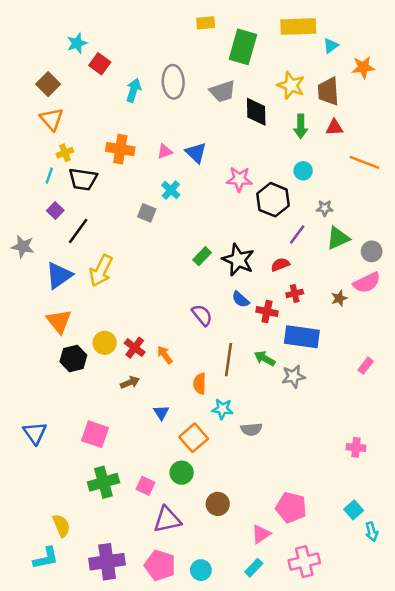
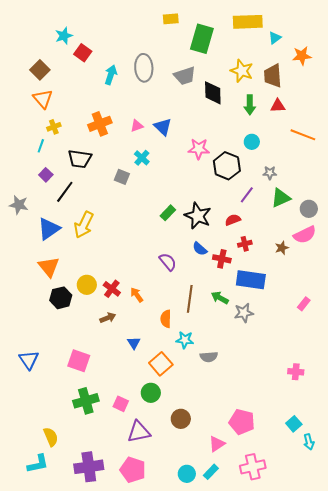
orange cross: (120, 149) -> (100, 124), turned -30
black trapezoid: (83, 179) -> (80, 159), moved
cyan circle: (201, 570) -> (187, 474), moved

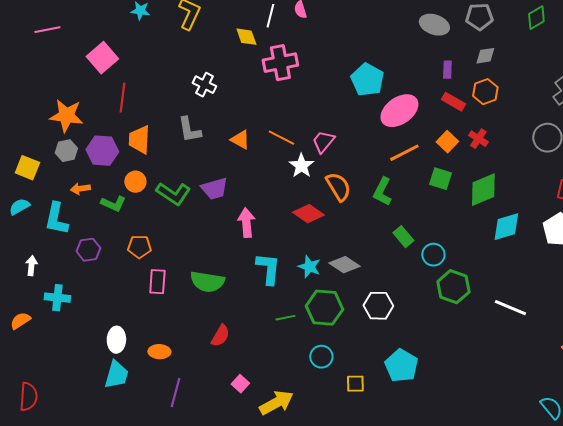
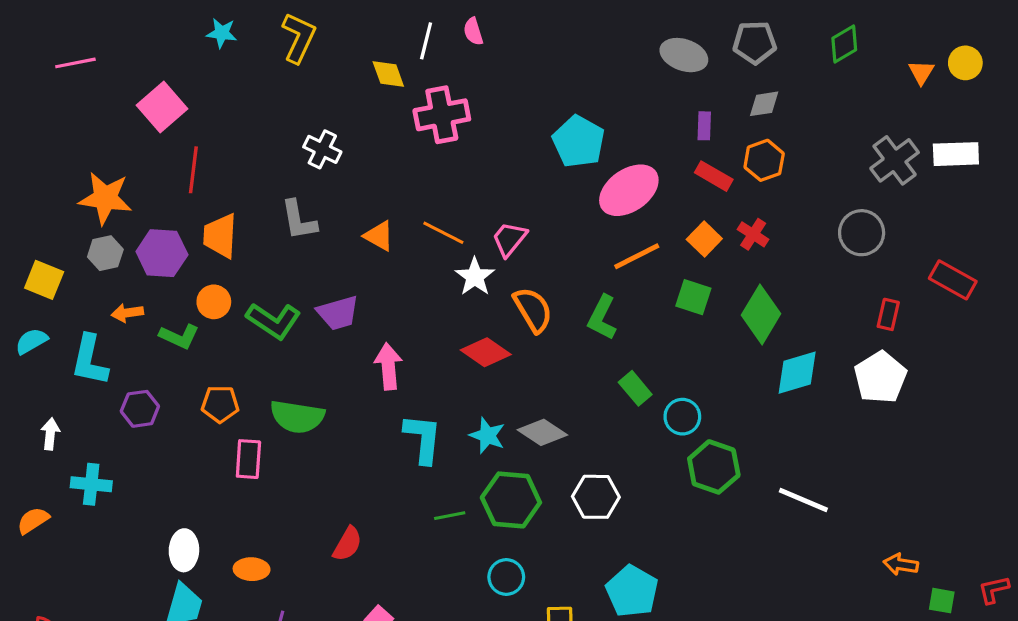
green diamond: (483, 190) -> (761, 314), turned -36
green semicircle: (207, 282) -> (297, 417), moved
==
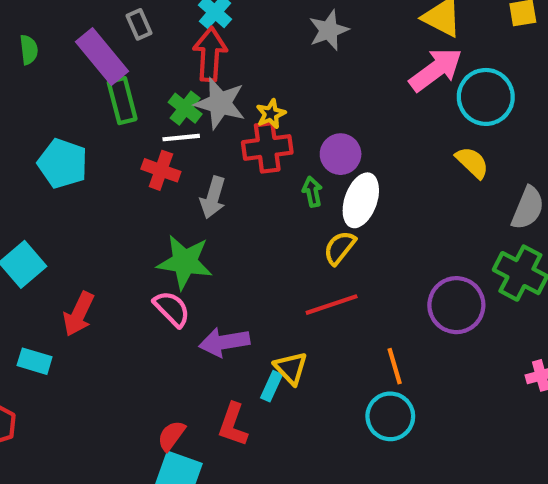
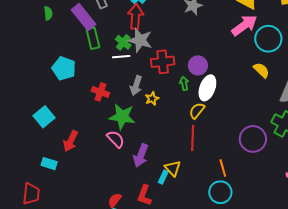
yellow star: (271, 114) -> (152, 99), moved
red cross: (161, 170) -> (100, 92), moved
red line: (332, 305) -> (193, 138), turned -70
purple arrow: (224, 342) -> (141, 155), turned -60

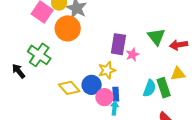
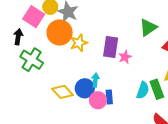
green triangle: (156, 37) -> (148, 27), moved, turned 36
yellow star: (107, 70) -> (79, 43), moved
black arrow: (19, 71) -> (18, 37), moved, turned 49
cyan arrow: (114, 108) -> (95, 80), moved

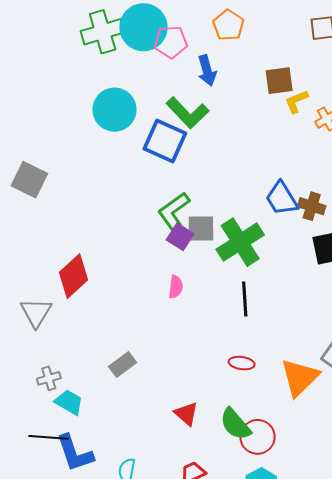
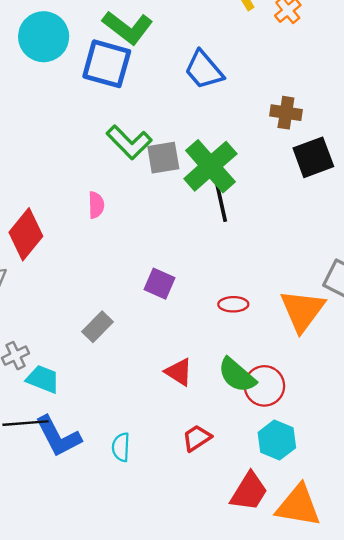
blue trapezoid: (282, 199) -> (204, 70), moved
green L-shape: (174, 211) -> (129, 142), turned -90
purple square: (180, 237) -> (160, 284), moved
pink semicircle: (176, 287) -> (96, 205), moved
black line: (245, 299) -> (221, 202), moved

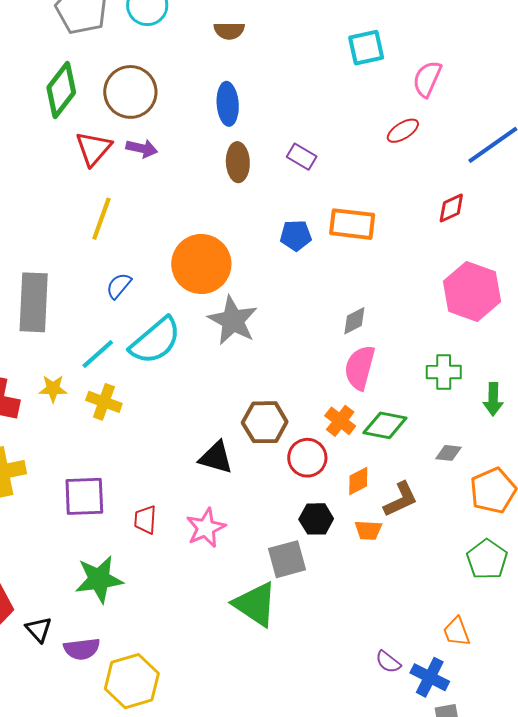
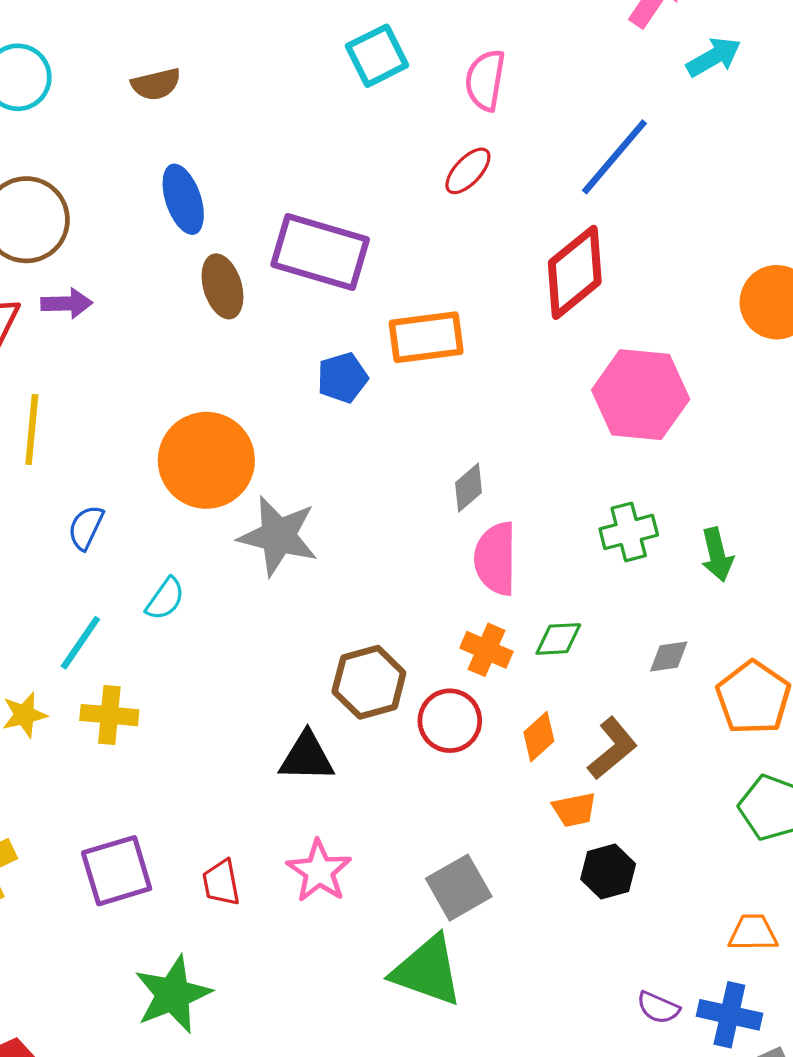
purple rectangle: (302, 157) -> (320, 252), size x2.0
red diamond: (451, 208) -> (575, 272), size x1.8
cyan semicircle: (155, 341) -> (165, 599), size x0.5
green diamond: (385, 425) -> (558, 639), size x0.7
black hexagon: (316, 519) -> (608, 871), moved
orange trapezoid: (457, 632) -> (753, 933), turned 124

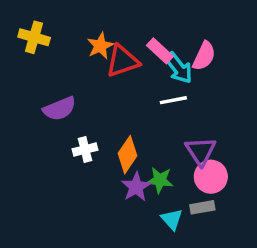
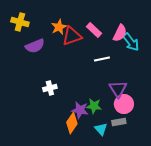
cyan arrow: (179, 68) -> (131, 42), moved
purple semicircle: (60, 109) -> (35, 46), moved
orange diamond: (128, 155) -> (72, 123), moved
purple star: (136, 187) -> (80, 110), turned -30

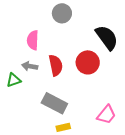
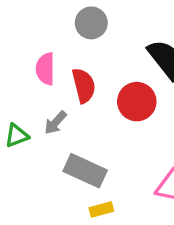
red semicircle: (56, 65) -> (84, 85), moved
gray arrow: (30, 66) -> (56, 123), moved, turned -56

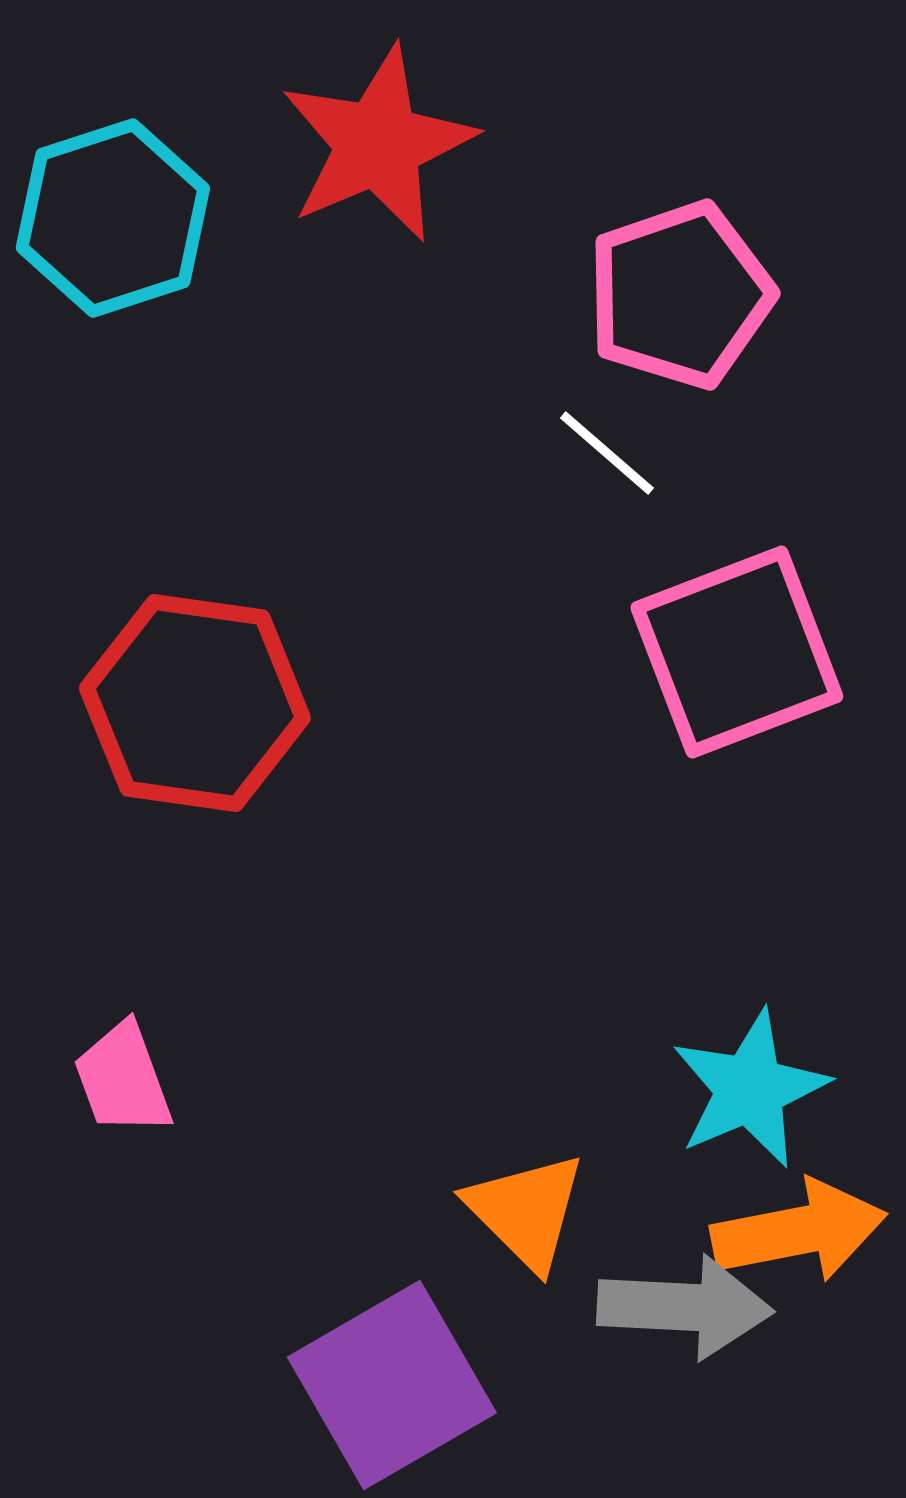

Your goal: Exactly the lines above from the one that contains "black arrow: (19, 71)" down to the one that contains "cyan semicircle: (155, 341)" are to be output, both ends kept and pictures omitted.

Exercise solution:
black arrow: (19, 71) -> (18, 37), moved, turned 49
cyan arrow: (114, 108) -> (95, 80), moved

blue trapezoid: (282, 199) -> (204, 70), moved
green L-shape: (174, 211) -> (129, 142), turned -90
purple square: (180, 237) -> (160, 284), moved
pink semicircle: (176, 287) -> (96, 205), moved
black line: (245, 299) -> (221, 202), moved

purple rectangle: (302, 157) -> (320, 252), size x2.0
red diamond: (451, 208) -> (575, 272), size x1.8
cyan semicircle: (155, 341) -> (165, 599), size x0.5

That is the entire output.